DESCRIPTION OF THE TASK
In the listing below, locate the line that contains "black spray bottle: 3 -> 0" and the line that contains "pink mouse: 3 -> 0". Restate word for word those two lines and every line between them, and nothing else.

RECORDS SHOWN
· · ·

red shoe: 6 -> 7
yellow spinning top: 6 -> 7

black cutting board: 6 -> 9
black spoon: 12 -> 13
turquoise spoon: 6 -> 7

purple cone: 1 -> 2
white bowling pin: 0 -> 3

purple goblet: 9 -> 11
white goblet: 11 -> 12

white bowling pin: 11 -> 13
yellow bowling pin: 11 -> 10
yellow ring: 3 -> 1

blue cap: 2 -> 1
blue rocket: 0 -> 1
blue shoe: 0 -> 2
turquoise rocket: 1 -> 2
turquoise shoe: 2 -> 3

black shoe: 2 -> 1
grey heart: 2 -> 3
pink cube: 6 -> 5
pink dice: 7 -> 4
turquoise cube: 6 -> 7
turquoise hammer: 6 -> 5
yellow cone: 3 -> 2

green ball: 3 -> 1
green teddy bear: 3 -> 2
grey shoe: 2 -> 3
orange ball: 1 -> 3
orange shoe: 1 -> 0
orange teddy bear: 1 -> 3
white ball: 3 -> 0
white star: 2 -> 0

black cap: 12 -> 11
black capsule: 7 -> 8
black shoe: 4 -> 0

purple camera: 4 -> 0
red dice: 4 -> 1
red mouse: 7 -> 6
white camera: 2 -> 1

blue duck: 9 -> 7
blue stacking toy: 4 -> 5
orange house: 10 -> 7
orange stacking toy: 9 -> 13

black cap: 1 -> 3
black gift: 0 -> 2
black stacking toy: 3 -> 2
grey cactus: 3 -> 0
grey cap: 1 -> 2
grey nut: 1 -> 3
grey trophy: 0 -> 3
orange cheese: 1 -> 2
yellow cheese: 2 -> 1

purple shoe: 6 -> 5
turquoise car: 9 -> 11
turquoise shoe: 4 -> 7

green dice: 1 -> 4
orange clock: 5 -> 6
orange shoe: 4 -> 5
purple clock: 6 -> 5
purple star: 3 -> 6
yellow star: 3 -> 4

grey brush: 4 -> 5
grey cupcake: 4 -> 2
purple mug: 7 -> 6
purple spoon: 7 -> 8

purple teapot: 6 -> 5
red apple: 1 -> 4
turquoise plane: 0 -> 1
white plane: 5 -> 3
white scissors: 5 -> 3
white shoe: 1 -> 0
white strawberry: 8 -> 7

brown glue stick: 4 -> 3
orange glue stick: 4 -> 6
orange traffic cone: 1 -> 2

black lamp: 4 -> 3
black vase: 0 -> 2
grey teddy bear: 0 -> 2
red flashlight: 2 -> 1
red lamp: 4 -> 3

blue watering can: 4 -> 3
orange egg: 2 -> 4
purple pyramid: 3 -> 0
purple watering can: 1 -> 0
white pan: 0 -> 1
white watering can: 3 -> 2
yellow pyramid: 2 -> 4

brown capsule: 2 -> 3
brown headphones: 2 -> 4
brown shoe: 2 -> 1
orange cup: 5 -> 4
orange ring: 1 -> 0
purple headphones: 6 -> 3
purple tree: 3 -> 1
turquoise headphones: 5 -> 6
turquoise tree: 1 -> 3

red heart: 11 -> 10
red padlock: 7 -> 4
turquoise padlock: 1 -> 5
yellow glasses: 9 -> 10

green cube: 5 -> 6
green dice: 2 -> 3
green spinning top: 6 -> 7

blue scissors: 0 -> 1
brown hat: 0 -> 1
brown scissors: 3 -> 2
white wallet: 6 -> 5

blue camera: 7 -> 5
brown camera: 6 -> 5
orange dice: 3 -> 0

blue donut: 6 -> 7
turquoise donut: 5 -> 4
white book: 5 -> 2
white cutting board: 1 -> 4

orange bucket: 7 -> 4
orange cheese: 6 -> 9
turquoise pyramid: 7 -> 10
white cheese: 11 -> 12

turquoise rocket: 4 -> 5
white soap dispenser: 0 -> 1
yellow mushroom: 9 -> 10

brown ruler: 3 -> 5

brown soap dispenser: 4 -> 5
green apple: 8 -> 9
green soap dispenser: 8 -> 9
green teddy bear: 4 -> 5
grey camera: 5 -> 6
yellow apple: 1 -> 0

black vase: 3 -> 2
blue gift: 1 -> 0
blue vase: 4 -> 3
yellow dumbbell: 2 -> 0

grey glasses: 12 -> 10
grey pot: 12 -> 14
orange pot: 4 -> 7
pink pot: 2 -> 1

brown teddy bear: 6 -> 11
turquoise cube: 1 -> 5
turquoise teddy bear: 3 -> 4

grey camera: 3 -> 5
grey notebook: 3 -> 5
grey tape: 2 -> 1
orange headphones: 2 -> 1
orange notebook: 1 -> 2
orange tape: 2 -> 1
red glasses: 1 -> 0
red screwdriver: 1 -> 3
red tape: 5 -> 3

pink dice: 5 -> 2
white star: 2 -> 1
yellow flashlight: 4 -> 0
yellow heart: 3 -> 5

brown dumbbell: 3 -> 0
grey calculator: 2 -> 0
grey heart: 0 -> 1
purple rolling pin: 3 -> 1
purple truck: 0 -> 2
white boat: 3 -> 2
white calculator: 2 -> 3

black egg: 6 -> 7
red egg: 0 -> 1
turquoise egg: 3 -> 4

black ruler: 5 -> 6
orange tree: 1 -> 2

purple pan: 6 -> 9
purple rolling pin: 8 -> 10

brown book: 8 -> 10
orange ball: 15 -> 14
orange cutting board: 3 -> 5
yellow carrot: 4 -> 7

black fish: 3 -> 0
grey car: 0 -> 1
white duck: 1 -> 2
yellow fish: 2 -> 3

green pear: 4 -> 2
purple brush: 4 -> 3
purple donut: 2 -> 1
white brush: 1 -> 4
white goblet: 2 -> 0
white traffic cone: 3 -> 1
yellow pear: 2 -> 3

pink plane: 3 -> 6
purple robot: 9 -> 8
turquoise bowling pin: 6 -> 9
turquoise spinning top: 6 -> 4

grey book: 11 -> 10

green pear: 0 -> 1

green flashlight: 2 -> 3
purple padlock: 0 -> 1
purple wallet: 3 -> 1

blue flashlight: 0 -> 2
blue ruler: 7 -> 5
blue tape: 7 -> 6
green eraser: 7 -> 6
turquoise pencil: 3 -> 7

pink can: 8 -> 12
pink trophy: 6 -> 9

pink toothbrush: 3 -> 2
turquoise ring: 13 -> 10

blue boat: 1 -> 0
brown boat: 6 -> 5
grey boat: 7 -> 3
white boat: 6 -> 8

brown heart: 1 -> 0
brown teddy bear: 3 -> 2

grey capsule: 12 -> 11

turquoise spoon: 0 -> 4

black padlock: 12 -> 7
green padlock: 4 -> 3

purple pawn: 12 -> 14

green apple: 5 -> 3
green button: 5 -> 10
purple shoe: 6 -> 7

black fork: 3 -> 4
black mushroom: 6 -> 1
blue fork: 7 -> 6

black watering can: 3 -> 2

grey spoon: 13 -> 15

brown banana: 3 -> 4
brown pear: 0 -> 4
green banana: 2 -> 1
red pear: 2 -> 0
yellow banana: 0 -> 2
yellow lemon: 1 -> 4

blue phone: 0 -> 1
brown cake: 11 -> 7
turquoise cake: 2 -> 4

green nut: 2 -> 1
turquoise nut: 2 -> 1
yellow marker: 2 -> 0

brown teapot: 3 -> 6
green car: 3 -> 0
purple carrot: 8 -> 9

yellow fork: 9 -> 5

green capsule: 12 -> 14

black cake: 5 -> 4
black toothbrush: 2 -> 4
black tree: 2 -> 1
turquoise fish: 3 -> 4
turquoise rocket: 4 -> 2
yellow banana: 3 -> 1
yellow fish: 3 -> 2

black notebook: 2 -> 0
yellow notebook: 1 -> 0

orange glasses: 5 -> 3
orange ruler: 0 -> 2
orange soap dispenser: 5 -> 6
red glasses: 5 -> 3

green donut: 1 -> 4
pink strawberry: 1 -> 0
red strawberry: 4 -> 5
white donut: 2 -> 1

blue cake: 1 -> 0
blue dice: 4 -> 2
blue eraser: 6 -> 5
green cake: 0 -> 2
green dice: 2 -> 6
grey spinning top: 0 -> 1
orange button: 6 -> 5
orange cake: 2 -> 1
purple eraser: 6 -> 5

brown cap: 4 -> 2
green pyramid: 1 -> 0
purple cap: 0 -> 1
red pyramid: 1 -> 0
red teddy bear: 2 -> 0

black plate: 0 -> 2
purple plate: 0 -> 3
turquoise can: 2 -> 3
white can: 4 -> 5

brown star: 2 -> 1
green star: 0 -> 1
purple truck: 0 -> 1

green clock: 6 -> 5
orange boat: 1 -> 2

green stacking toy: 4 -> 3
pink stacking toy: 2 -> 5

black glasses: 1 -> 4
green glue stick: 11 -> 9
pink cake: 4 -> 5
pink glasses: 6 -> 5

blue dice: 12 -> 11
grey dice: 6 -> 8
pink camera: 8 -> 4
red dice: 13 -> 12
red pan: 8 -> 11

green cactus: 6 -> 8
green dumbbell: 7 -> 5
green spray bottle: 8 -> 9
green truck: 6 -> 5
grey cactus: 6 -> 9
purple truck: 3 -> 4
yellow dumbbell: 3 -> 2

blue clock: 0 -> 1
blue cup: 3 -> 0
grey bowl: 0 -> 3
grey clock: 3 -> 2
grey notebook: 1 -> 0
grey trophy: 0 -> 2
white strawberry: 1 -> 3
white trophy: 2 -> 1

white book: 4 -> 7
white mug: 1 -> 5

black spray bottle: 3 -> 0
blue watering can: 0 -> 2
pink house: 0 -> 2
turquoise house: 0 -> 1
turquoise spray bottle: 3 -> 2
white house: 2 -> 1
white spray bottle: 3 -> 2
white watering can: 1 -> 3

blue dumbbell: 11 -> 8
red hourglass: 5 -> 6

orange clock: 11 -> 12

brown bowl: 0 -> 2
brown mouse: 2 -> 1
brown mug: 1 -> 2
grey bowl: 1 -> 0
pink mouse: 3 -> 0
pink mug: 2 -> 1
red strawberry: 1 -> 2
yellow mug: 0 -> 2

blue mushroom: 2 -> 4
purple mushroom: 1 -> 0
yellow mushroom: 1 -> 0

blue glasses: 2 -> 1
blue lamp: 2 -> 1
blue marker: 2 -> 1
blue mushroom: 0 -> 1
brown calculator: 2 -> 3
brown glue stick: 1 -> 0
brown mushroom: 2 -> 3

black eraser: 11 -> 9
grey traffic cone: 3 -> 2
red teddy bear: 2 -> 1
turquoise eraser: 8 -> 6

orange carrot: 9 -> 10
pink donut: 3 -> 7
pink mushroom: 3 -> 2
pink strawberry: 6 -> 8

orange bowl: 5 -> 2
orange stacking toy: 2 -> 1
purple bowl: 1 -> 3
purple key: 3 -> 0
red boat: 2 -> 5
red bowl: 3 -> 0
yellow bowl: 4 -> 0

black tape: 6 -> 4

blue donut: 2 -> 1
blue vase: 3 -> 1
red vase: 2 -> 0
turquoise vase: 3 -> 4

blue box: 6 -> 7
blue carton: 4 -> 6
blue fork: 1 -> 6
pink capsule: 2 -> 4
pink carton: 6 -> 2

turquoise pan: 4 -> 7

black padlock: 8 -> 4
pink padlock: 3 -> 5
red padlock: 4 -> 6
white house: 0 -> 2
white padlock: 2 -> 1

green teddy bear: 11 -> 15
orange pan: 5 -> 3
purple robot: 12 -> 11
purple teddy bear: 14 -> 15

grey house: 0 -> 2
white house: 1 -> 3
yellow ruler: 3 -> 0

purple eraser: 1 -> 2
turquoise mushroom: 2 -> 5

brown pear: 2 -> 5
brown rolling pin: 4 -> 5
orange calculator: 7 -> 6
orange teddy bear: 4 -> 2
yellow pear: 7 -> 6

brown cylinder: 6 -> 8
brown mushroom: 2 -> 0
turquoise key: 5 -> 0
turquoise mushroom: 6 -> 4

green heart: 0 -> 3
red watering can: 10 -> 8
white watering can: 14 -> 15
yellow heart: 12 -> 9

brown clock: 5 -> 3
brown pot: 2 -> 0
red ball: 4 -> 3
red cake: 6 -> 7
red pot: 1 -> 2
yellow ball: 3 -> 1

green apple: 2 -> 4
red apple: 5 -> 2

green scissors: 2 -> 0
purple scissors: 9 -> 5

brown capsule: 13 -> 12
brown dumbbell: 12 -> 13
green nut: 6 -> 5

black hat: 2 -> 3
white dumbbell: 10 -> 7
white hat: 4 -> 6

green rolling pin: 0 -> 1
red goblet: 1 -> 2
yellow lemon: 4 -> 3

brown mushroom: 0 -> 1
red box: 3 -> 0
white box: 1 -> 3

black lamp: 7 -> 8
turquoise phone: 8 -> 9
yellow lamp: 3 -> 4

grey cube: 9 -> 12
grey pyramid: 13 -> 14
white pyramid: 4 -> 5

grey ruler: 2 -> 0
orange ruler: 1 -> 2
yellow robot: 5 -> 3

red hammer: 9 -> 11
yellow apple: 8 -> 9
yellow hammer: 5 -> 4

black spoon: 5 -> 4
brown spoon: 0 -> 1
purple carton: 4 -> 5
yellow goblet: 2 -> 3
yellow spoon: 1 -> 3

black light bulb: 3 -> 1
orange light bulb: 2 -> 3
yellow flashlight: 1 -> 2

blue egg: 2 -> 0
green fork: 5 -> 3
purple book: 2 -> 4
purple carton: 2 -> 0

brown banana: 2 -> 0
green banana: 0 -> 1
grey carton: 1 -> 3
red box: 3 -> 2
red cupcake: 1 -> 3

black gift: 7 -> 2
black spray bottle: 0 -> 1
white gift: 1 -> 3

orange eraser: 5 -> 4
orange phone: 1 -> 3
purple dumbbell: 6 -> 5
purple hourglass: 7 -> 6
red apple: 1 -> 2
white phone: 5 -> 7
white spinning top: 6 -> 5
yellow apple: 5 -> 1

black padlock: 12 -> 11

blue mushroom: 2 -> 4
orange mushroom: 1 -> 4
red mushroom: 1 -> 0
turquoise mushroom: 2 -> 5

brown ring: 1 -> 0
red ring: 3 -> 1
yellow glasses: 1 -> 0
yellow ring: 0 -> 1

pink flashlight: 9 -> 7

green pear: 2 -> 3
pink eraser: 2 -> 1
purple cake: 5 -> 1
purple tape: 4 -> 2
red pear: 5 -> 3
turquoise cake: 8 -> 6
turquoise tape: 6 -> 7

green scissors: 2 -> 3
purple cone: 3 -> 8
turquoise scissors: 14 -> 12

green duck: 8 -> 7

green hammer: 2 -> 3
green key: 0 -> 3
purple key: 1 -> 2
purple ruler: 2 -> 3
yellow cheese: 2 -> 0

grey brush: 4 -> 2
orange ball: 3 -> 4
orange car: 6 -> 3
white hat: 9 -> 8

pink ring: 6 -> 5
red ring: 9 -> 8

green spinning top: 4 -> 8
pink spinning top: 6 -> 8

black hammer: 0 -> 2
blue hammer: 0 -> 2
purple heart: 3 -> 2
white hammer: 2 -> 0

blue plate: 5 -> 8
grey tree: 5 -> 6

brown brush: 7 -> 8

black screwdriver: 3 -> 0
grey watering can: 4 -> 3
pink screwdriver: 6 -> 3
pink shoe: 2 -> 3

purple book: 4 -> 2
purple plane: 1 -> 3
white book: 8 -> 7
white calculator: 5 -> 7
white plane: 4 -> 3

· · ·

RESPONSE FOR THIS EXERCISE
black spray bottle: 3 -> 0
blue watering can: 0 -> 2
pink house: 0 -> 2
turquoise house: 0 -> 1
turquoise spray bottle: 3 -> 2
white house: 2 -> 1
white spray bottle: 3 -> 2
white watering can: 1 -> 3

blue dumbbell: 11 -> 8
red hourglass: 5 -> 6

orange clock: 11 -> 12

brown bowl: 0 -> 2
brown mouse: 2 -> 1
brown mug: 1 -> 2
grey bowl: 1 -> 0
pink mouse: 3 -> 0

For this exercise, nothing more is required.